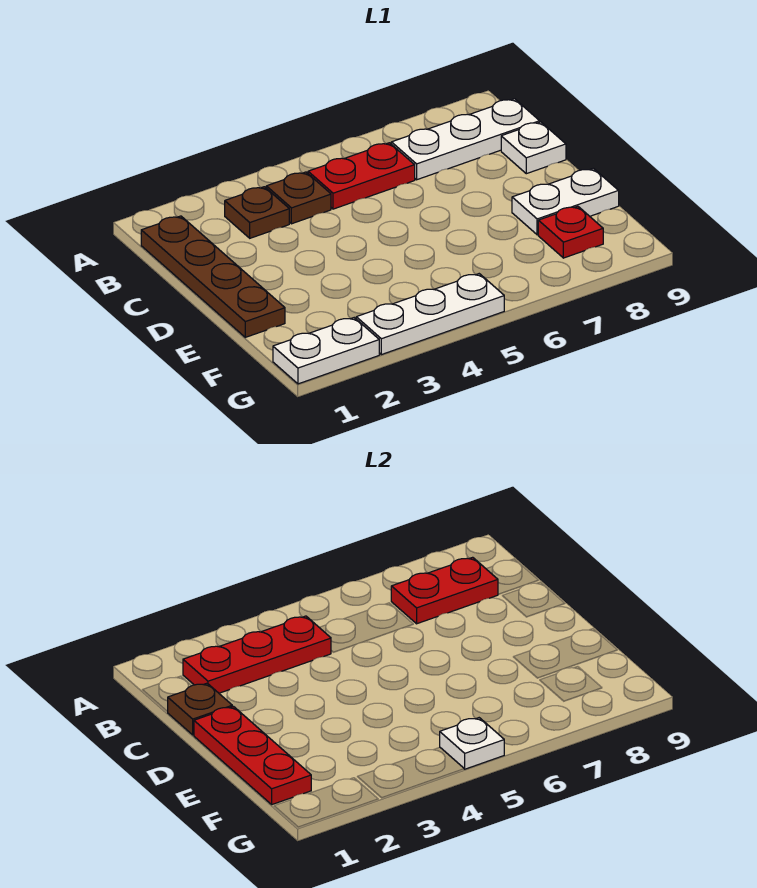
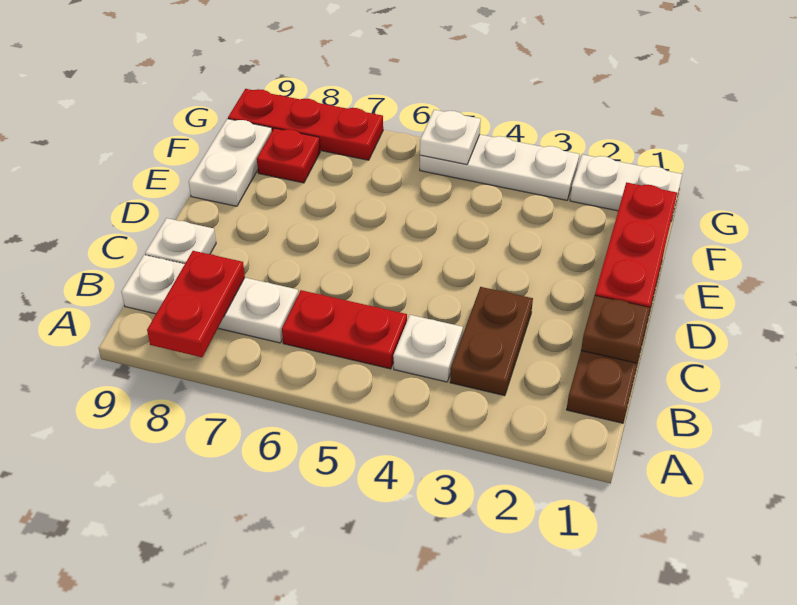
red plate B2:B4 level 2 -> red plate G7:G9 level 1
brown plate B3 level 1 -> brown plate B3:C3 level 1
brown plate B4 level 1 -> white plate B4 level 1
red plate B7:B8 level 2 -> red plate A8:B8 level 2
white plate E8:E9 level 1 -> white plate E9:F9 level 1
---
What to work on: All of the material must be given again exactly, though no picture may appear in the copy.

Completed exercise:
red plate B2:B4 level 2 -> red plate G7:G9 level 1
brown plate B3 level 1 -> brown plate B3:C3 level 1
brown plate B4 level 1 -> white plate B4 level 1
red plate B7:B8 level 2 -> red plate A8:B8 level 2
white plate E8:E9 level 1 -> white plate E9:F9 level 1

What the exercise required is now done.